_WHAT NEEDS TO BE DONE_.
Where the records below show a line containing "camera: 20 degrees left, 0 degrees up", start copying; end with the line containing "(706, 412) = (750, 430): orange", and copy it too.

_Stored dataset items_.

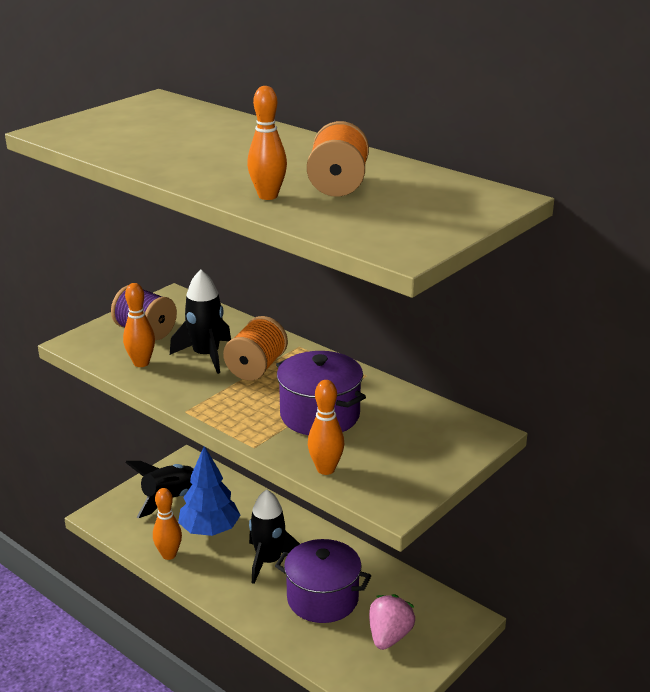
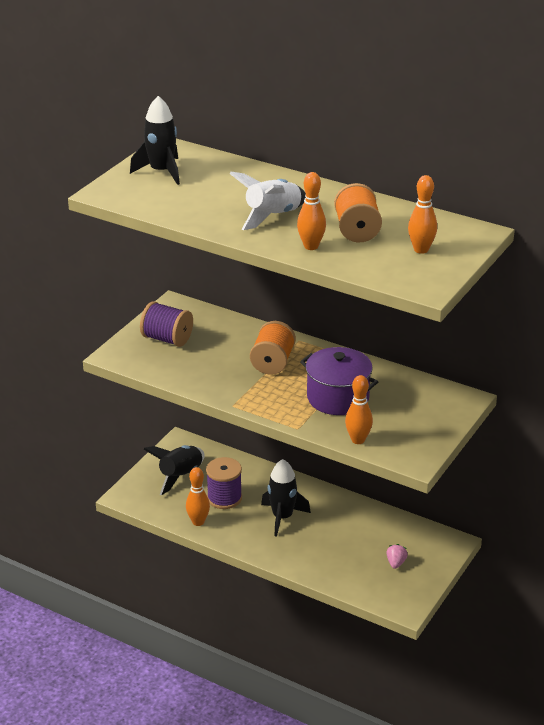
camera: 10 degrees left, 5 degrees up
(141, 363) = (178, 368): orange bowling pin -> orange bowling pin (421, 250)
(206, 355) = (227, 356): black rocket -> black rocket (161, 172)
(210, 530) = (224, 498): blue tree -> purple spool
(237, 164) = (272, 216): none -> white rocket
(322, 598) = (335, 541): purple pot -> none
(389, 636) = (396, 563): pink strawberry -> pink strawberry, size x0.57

---

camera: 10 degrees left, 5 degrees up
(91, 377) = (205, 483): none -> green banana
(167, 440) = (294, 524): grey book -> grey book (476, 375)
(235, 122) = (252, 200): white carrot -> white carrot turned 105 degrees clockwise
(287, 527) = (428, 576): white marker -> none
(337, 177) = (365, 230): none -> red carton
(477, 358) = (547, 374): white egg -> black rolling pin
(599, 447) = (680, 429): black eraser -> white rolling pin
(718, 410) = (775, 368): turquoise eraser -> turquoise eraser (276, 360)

...

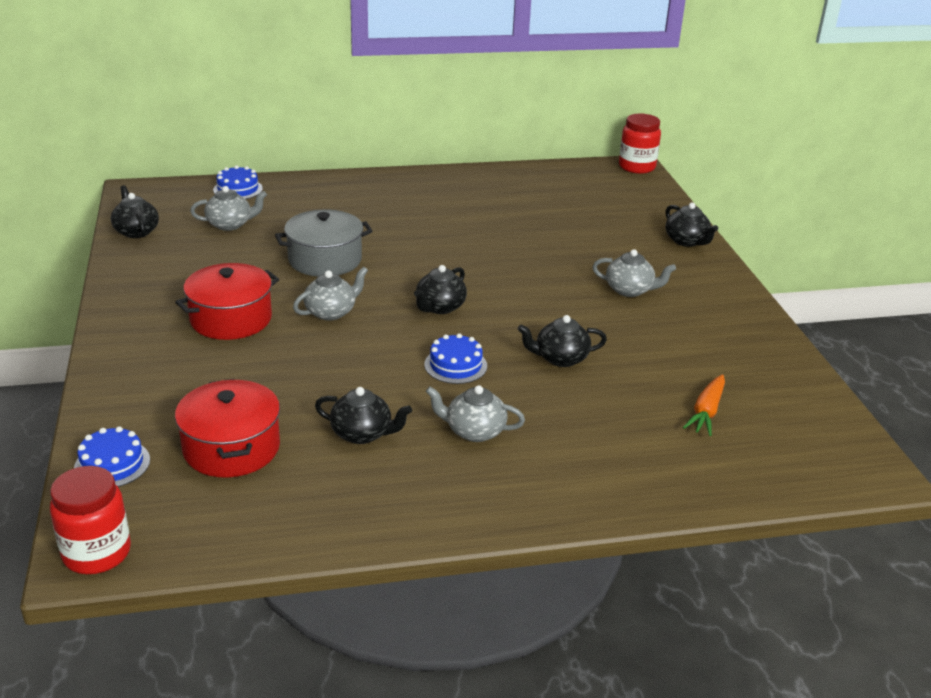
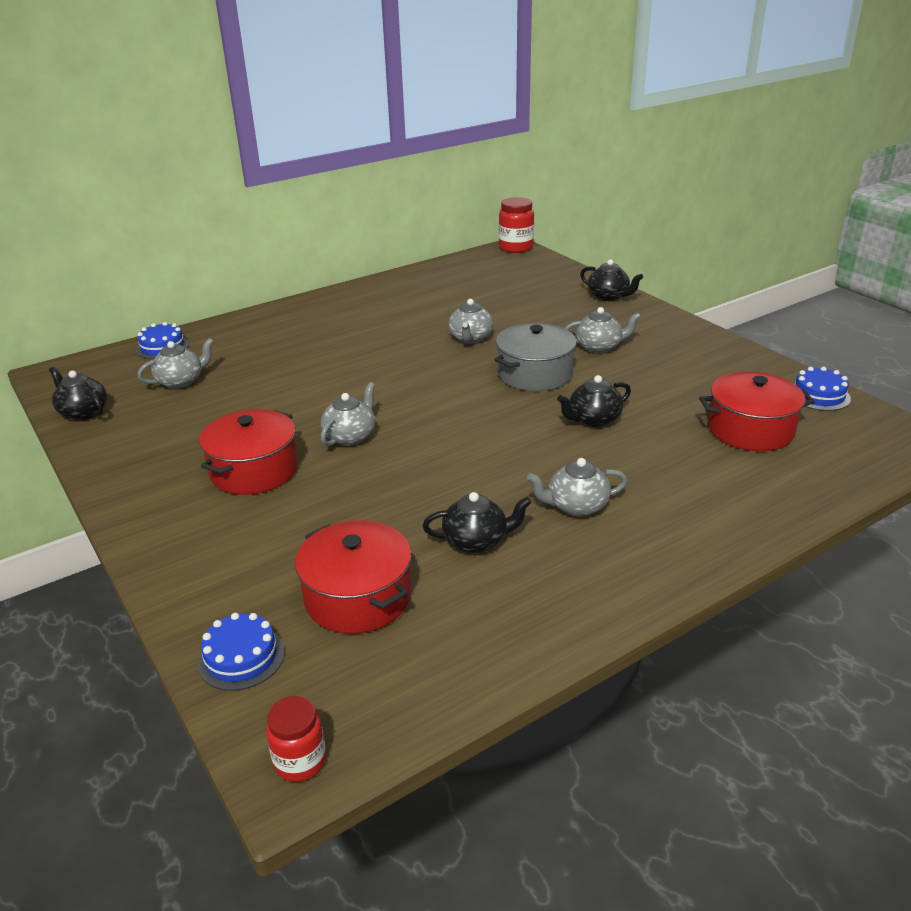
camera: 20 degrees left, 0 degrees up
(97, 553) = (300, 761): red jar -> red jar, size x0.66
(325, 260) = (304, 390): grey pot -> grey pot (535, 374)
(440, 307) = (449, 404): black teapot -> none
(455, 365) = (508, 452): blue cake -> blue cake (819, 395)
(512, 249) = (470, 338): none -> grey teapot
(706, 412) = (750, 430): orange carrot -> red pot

_EXPECTED ANSWER_.
camera: 20 degrees left, 0 degrees up
(97, 553) = (300, 761): red jar -> red jar, size x0.66
(325, 260) = (304, 390): grey pot -> grey pot (535, 374)
(440, 307) = (449, 404): black teapot -> none
(455, 365) = (508, 452): blue cake -> blue cake (819, 395)
(512, 249) = (470, 338): none -> grey teapot
(706, 412) = (750, 430): orange carrot -> red pot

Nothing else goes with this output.